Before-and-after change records
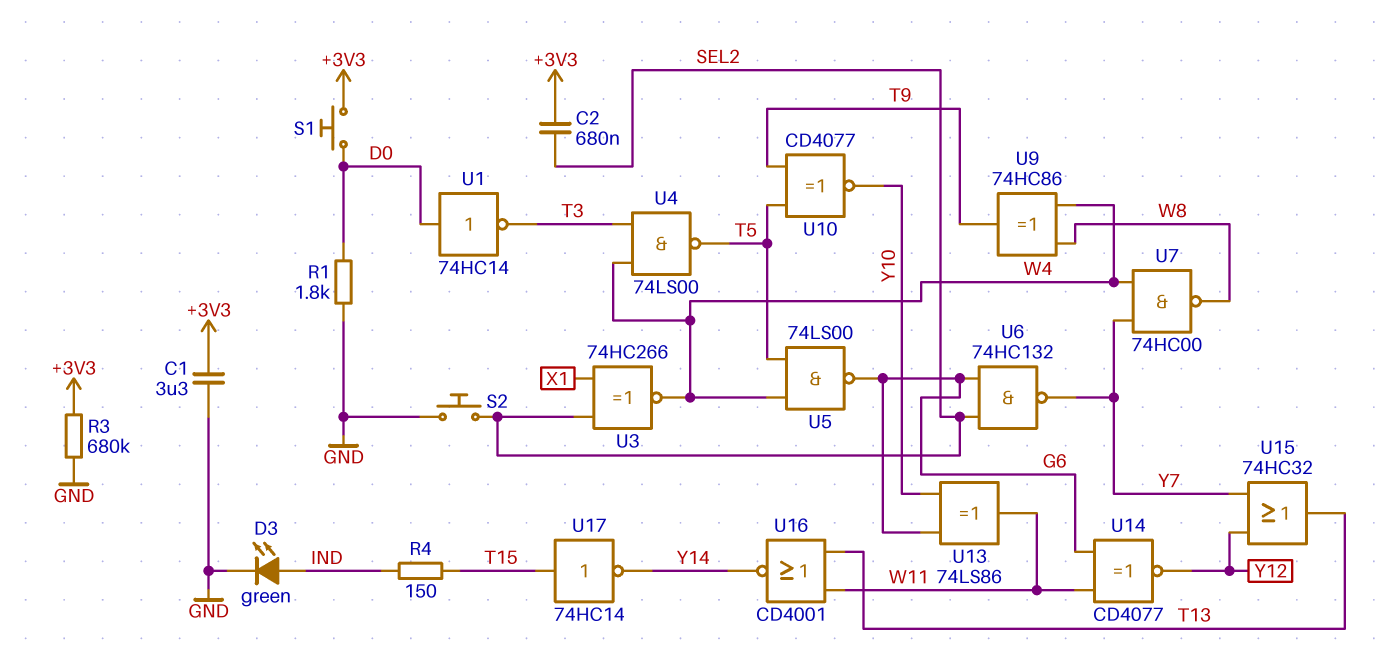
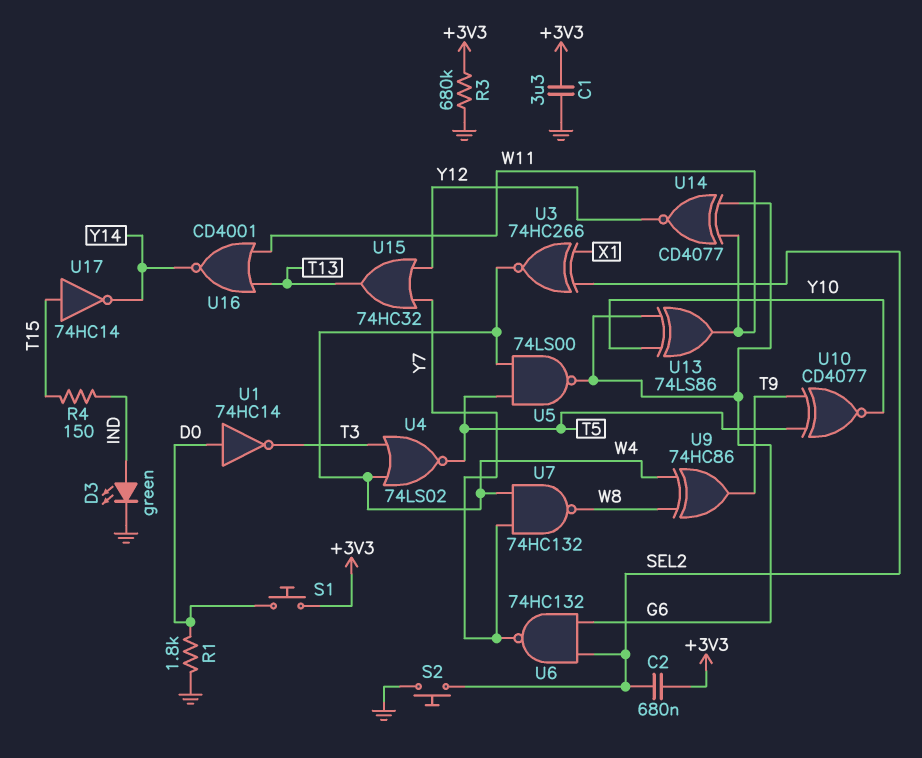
U4: NAND 74LS00 (in T3, in W4, out T5) -> NOR 74LS02 (in T3, in W4, out T5)
U7: NAND 74HC00 (in W4, in Y7, out W8) -> NAND 74HC132 (in W4, in Y7, out W8)

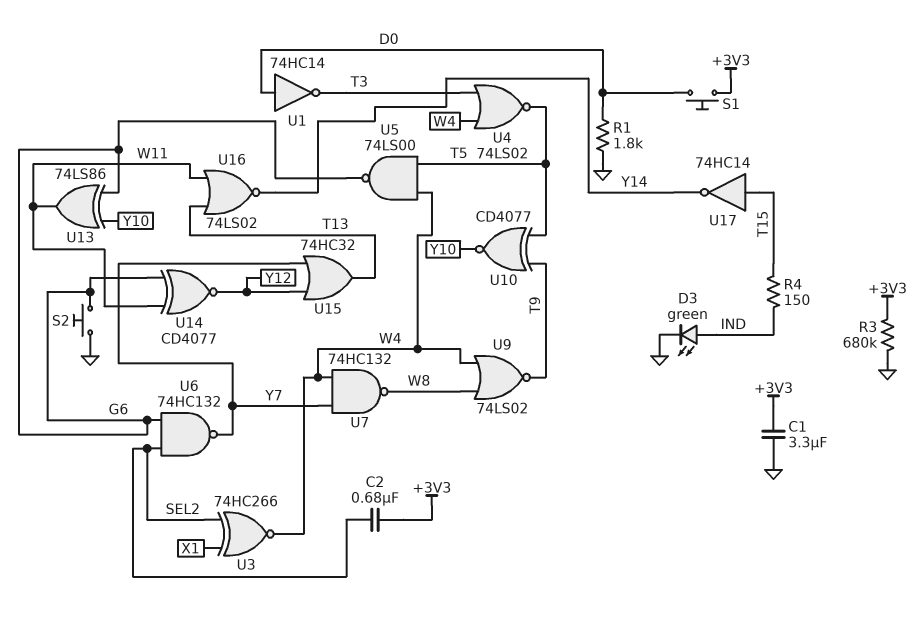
S2: button (GND, SEL2) -> button (G6, GND)
U9: XOR 74HC86 (in W4, in W8, out T9) -> NOR 74LS02 (in W4, in W8, out T9)
U16: NOR CD4001 (in T13, in W11, out Y14) -> NOR 74LS02 (in T13, in W11, out Y14)

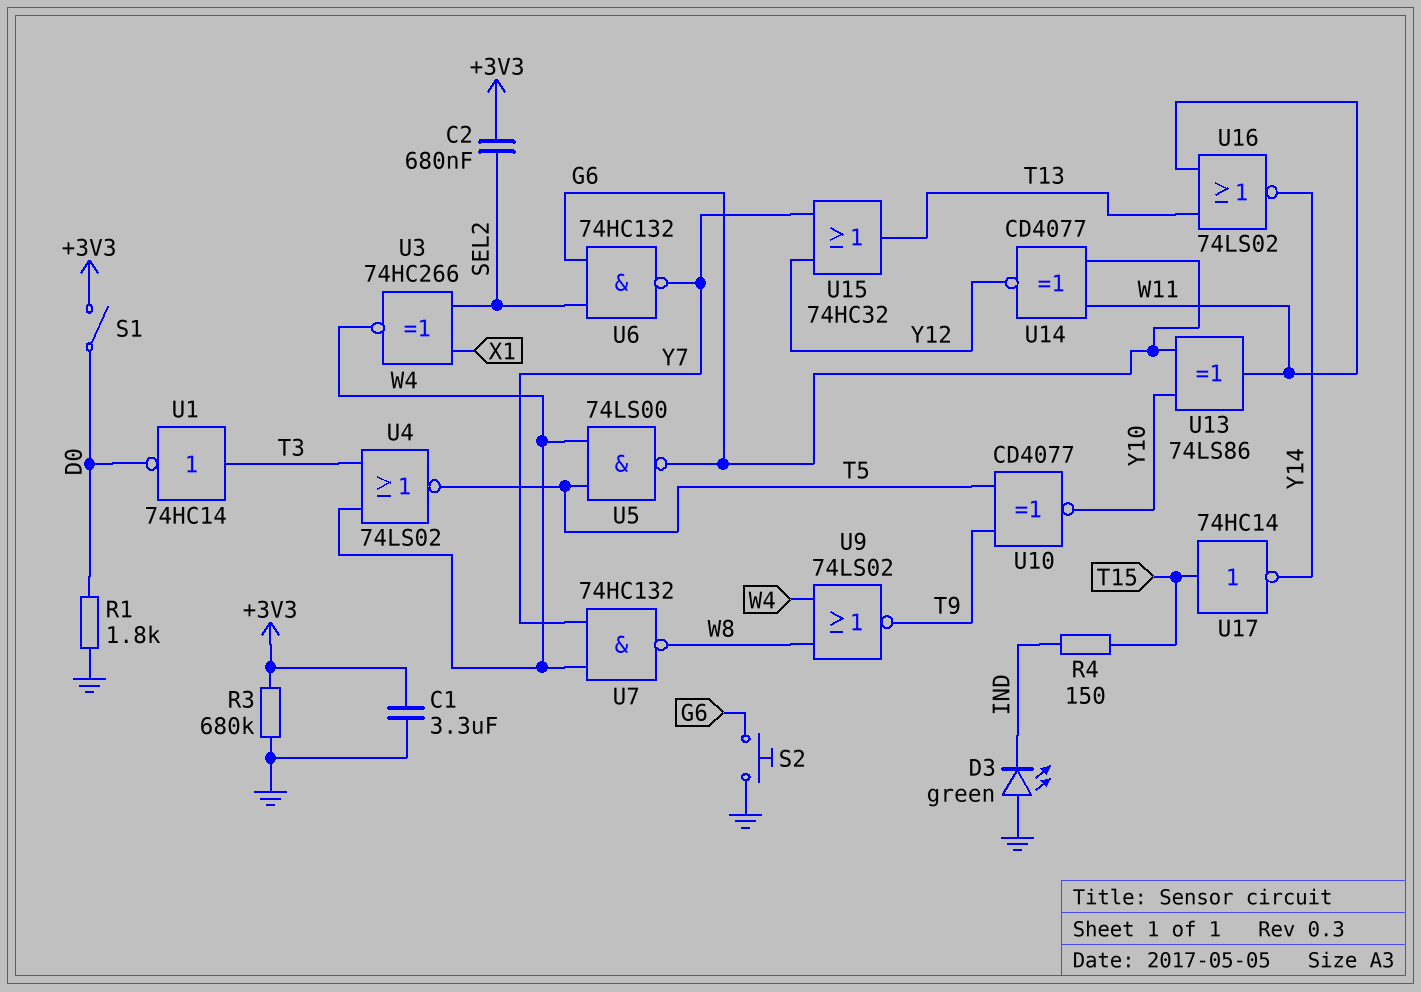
D3: LED green (A IND, K GND) -> LED green (A GND, K IND)
S1: button (+3V3, D0) -> switch (+3V3, D0)
U1: NOT 74HC14 (in D0, out T3) -> NOT 74HC14 (in T3, out D0)

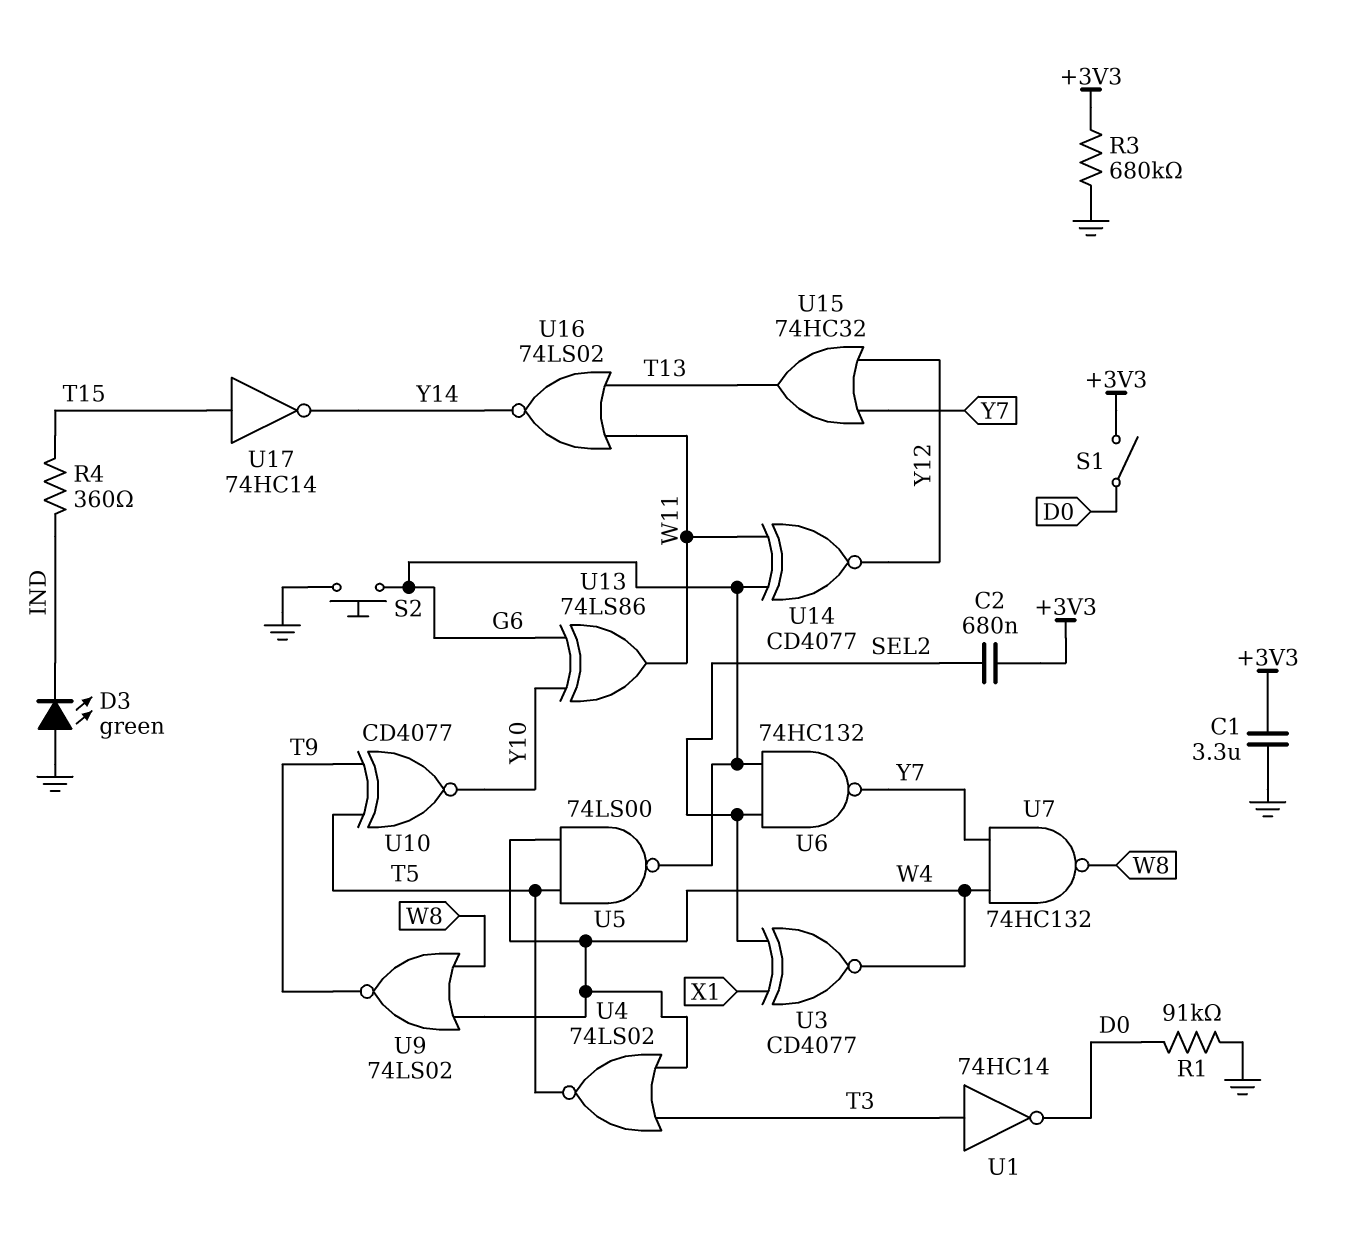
R1: 1.8k (D0, GND) -> 91k (D0, GND)
R4: 150 (IND, T15) -> 360 (IND, T15)
U3: XNOR 74HC266 (in SEL2, in X1, out W4) -> XNOR CD4077 (in SEL2, in X1, out W4)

▶ [Goal of the exercise] Only the lines from the top of the records through the line with "U9: XOR 74HC86" belong in the copy; write them out exactly, leaving out pictures.

▶ [Response area]
U4: NAND 74LS00 (in T3, in W4, out T5) -> NOR 74LS02 (in T3, in W4, out T5)
U7: NAND 74HC00 (in W4, in Y7, out W8) -> NAND 74HC132 (in W4, in Y7, out W8)

S2: button (GND, SEL2) -> button (G6, GND)
U9: XOR 74HC86 (in W4, in W8, out T9) -> NOR 74LS02 (in W4, in W8, out T9)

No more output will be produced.